Word for word, copy the line containing "IMU: LSM6DS3 -> MPU6050" and every line after it in the records below, leaving pictures out.

(Version comparison data)
=== Section Start ===

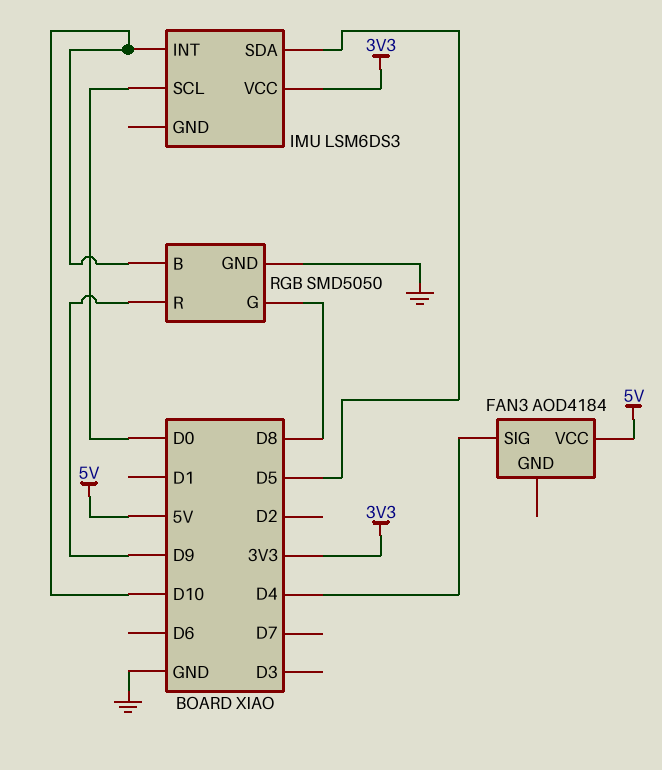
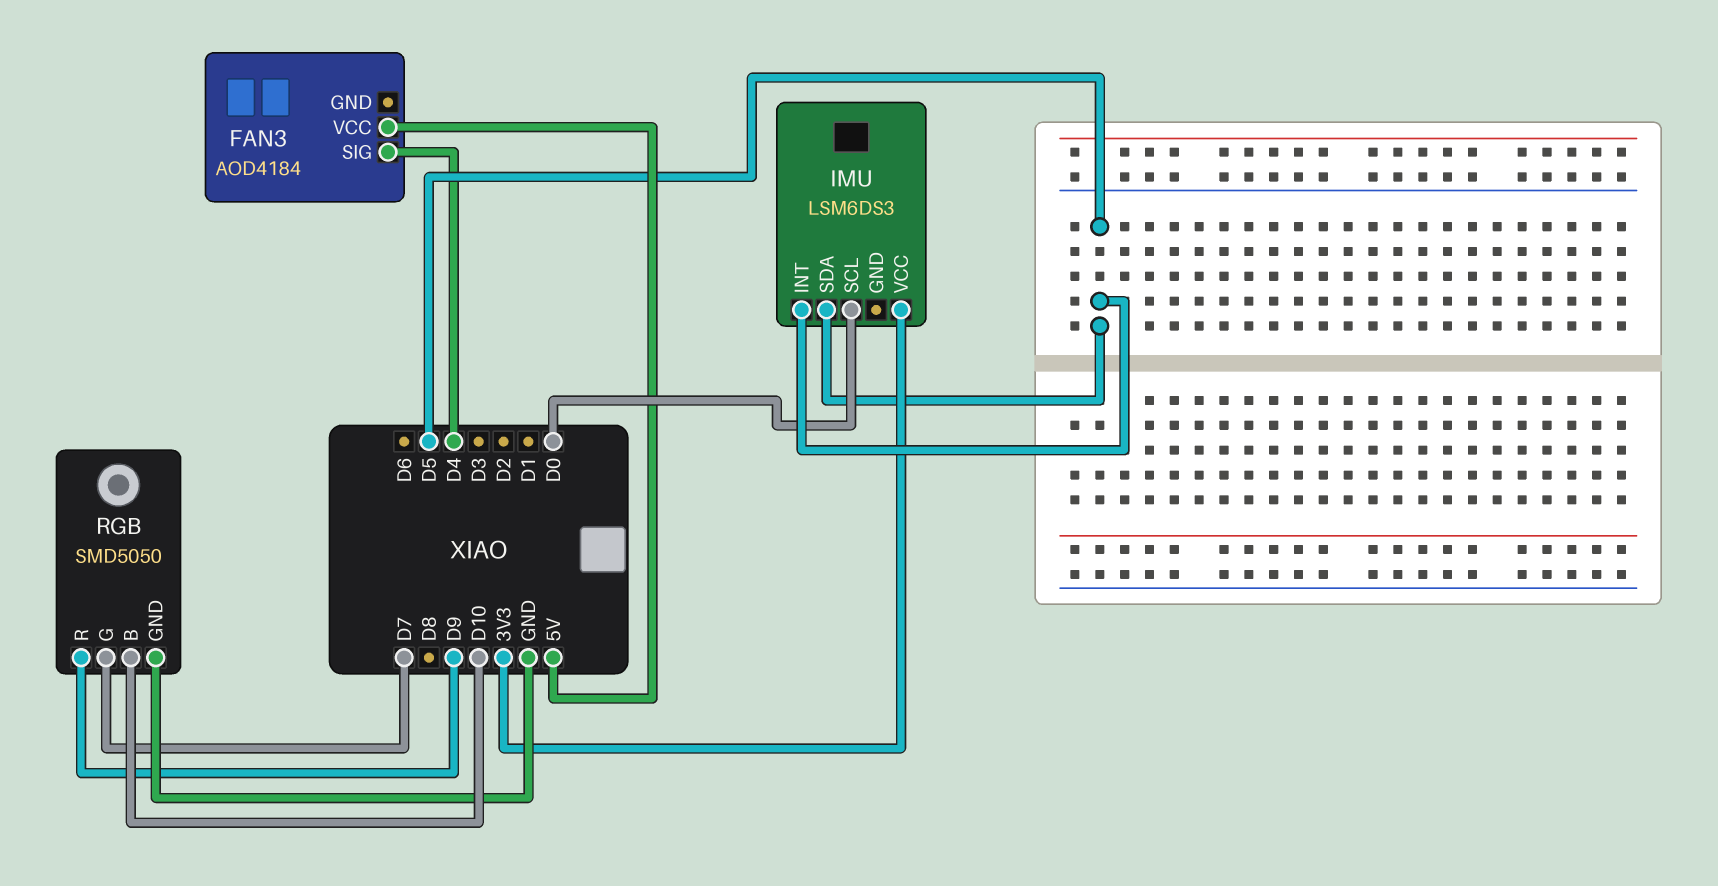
IMU pin INT: D10 -> D5
RGB pin G: D8 -> D7

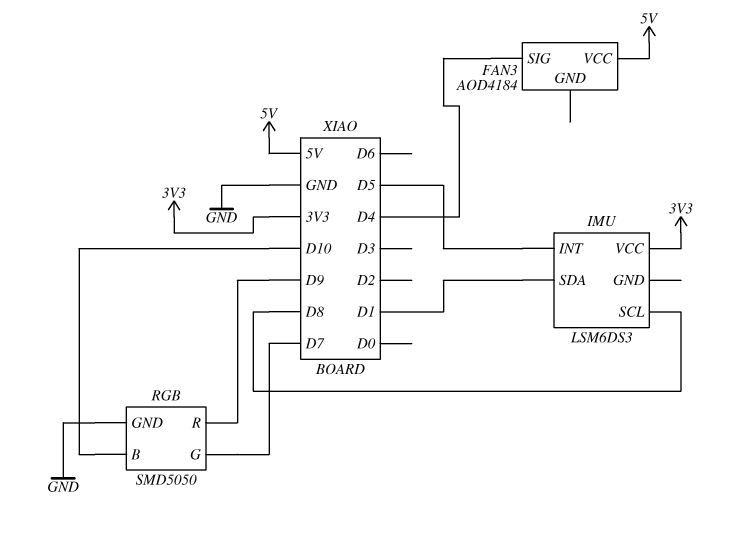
IMU pin SCL: D0 -> D8
IMU pin SDA: D5 -> D1

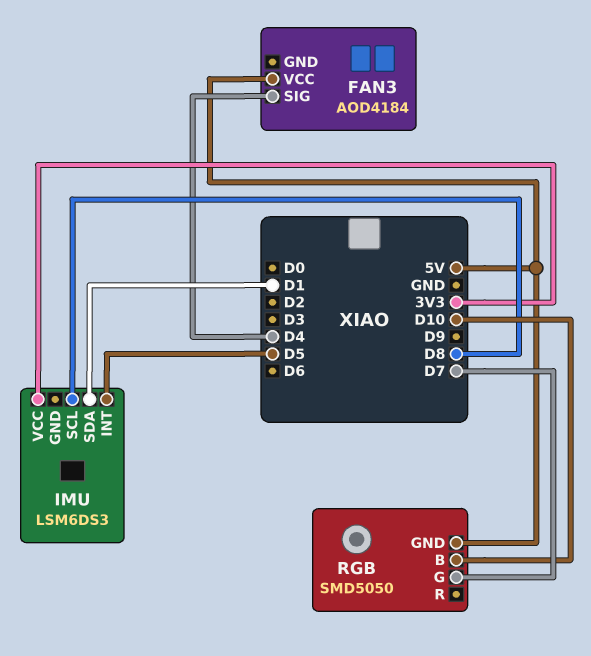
RGB pin GND: GND -> 5V
RGB pin R: D9 -> none

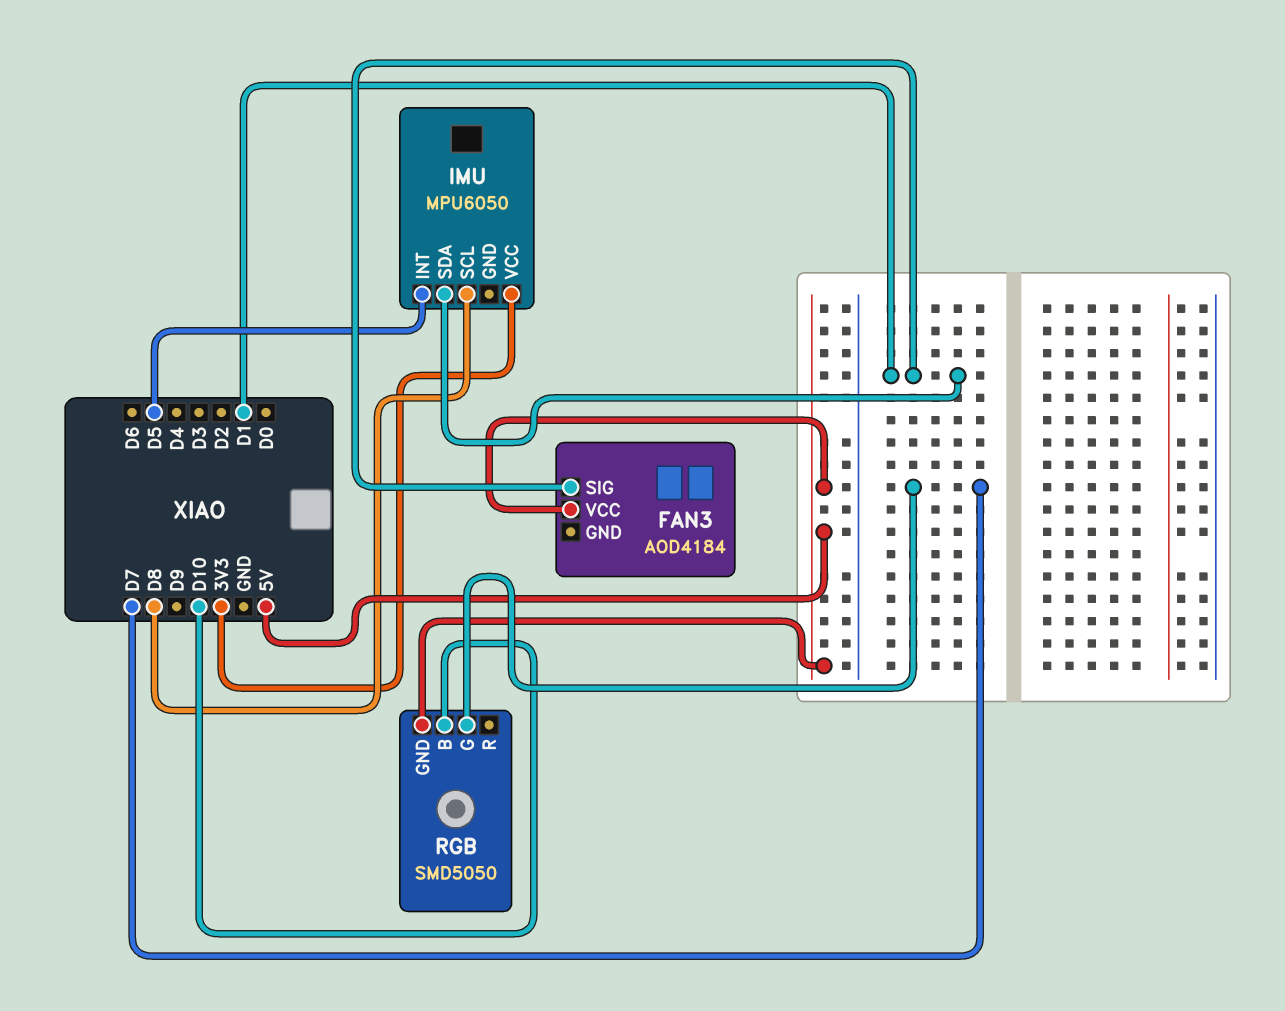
FAN3 pin SIG: D4 -> D1
IMU: LSM6DS3 -> MPU6050

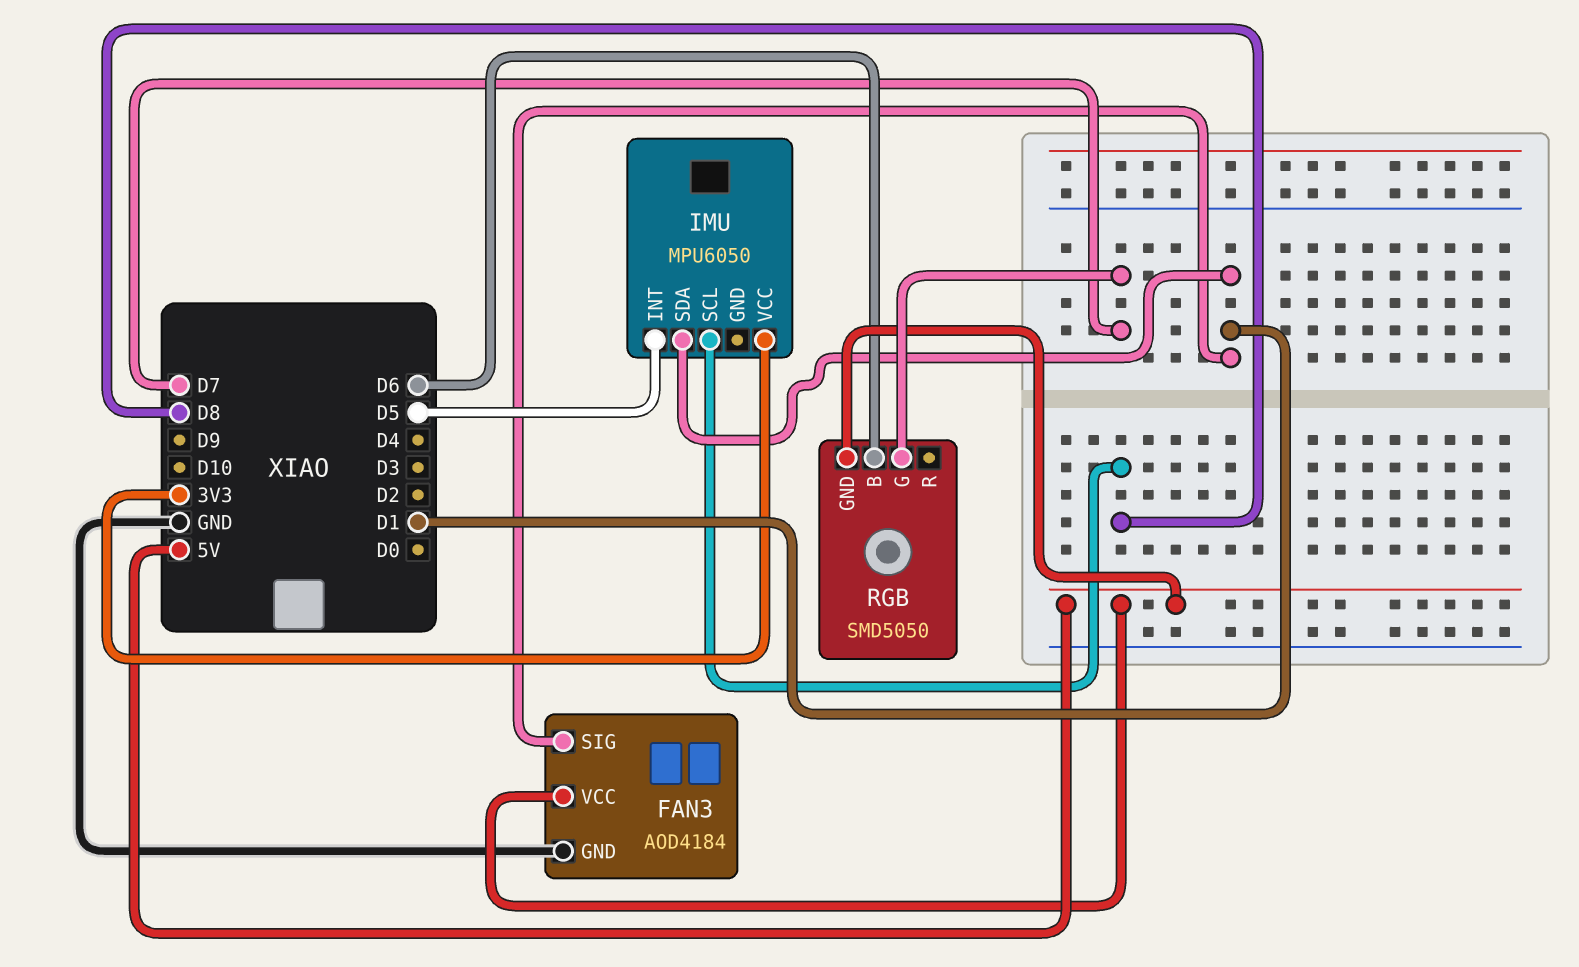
FAN3 pin GND: none -> GND
RGB pin B: D10 -> D6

=== Section End ===

▶ [Exercise response]:
IMU: LSM6DS3 -> MPU6050

FAN3 pin GND: none -> GND
RGB pin B: D10 -> D6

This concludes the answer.